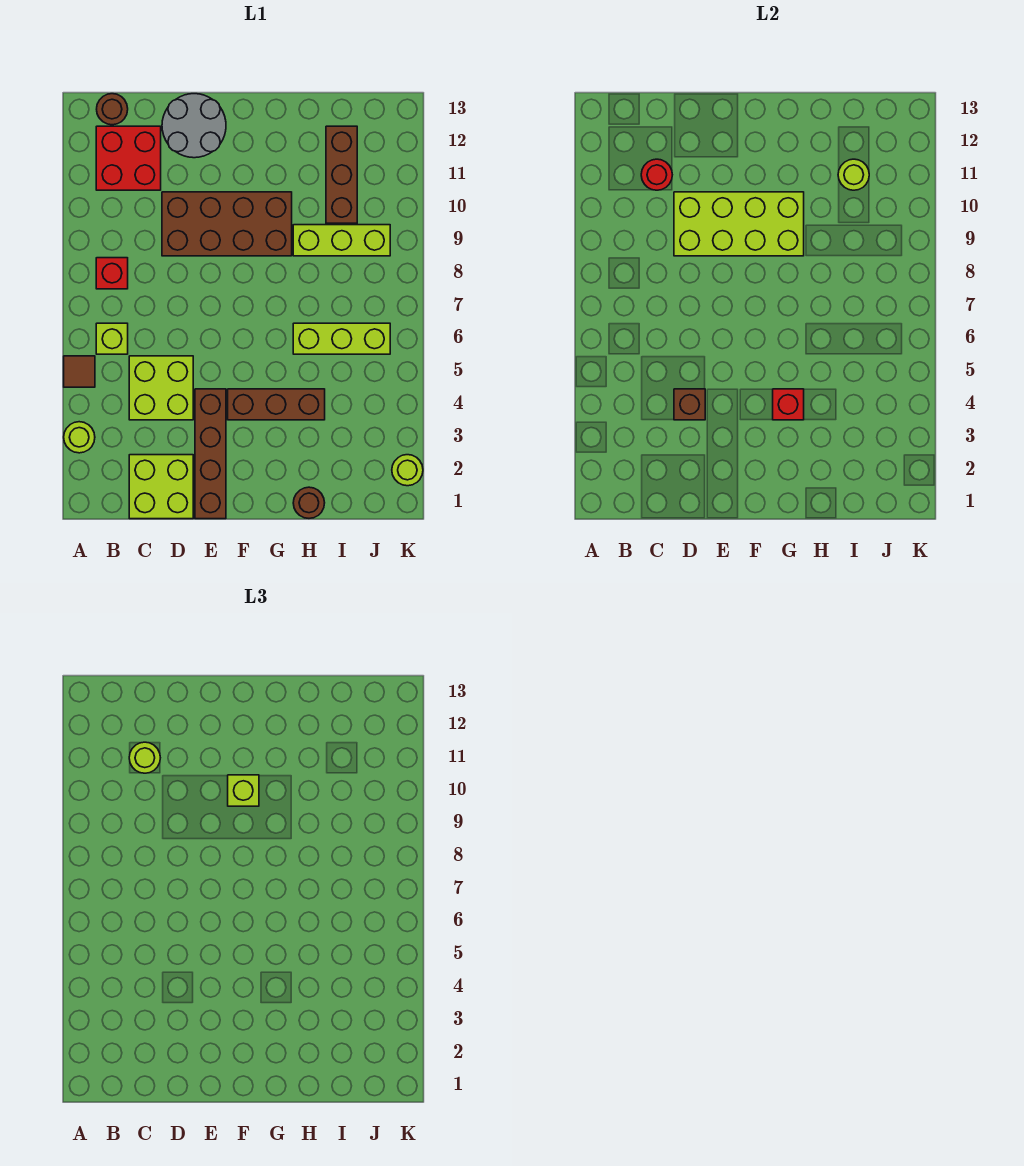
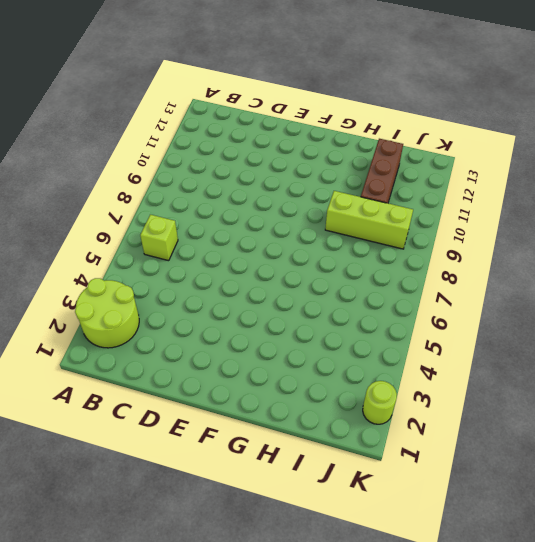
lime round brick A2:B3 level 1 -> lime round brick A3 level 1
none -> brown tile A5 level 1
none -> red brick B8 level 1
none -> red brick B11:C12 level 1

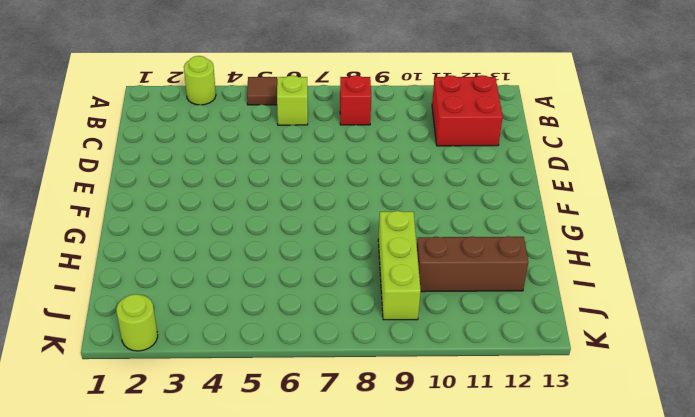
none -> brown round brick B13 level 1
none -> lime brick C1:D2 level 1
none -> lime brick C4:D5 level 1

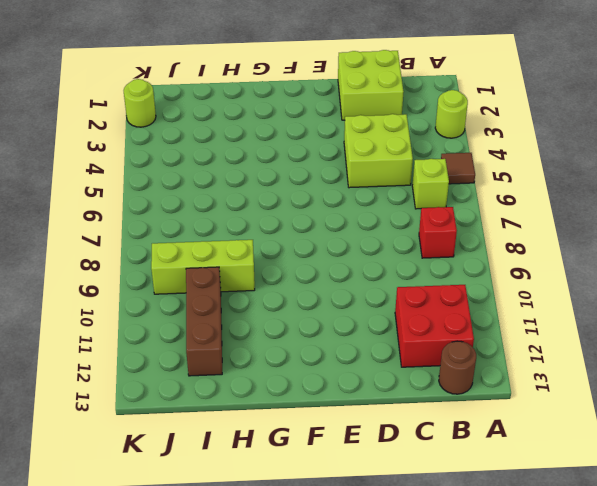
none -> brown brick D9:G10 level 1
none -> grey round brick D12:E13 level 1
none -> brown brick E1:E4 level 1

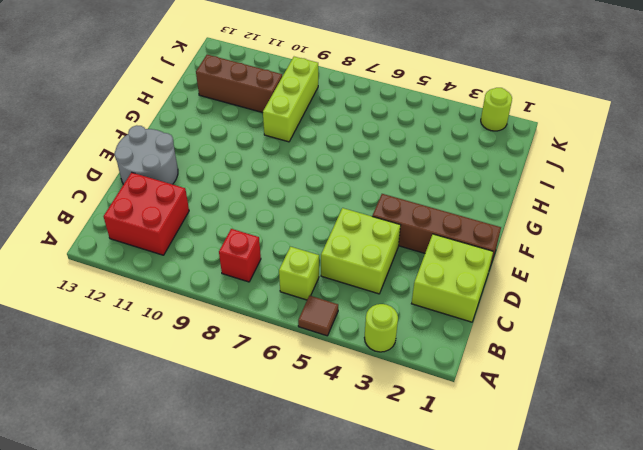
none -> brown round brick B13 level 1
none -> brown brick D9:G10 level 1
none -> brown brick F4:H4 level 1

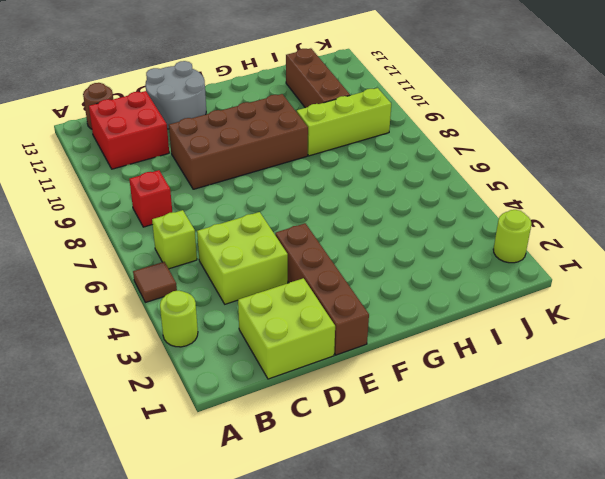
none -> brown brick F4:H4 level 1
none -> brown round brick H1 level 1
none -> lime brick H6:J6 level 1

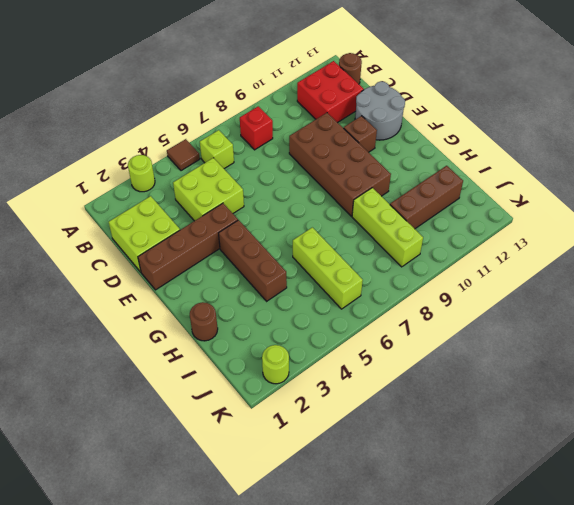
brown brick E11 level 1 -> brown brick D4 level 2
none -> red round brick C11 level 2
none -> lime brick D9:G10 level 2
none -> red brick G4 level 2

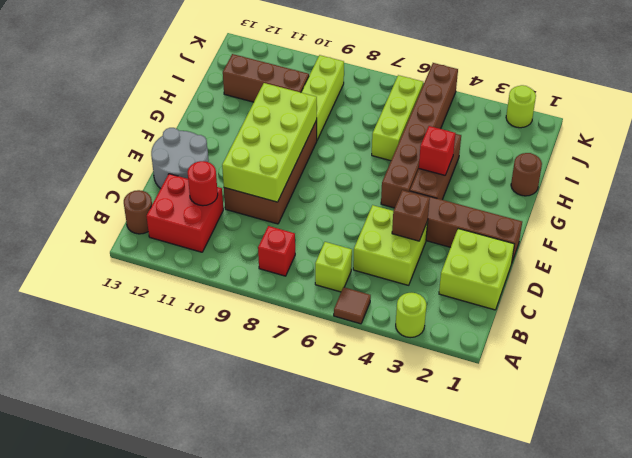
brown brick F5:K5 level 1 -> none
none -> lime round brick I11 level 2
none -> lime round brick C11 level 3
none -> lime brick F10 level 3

What the task requires:
Copy out the data above to the letter, and keep every picture out of it.

Answer below:
lime round brick A2:B3 level 1 -> lime round brick A3 level 1
none -> brown tile A5 level 1
none -> red brick B8 level 1
none -> red brick B11:C12 level 1

none -> brown round brick B13 level 1
none -> lime brick C1:D2 level 1
none -> lime brick C4:D5 level 1

none -> brown brick D9:G10 level 1
none -> grey round brick D12:E13 level 1
none -> brown brick E1:E4 level 1

none -> brown round brick B13 level 1
none -> brown brick D9:G10 level 1
none -> brown brick F4:H4 level 1

none -> brown brick F4:H4 level 1
none -> brown round brick H1 level 1
none -> lime brick H6:J6 level 1

brown brick E11 level 1 -> brown brick D4 level 2
none -> red round brick C11 level 2
none -> lime brick D9:G10 level 2
none -> red brick G4 level 2

brown brick F5:K5 level 1 -> none
none -> lime round brick I11 level 2
none -> lime round brick C11 level 3
none -> lime brick F10 level 3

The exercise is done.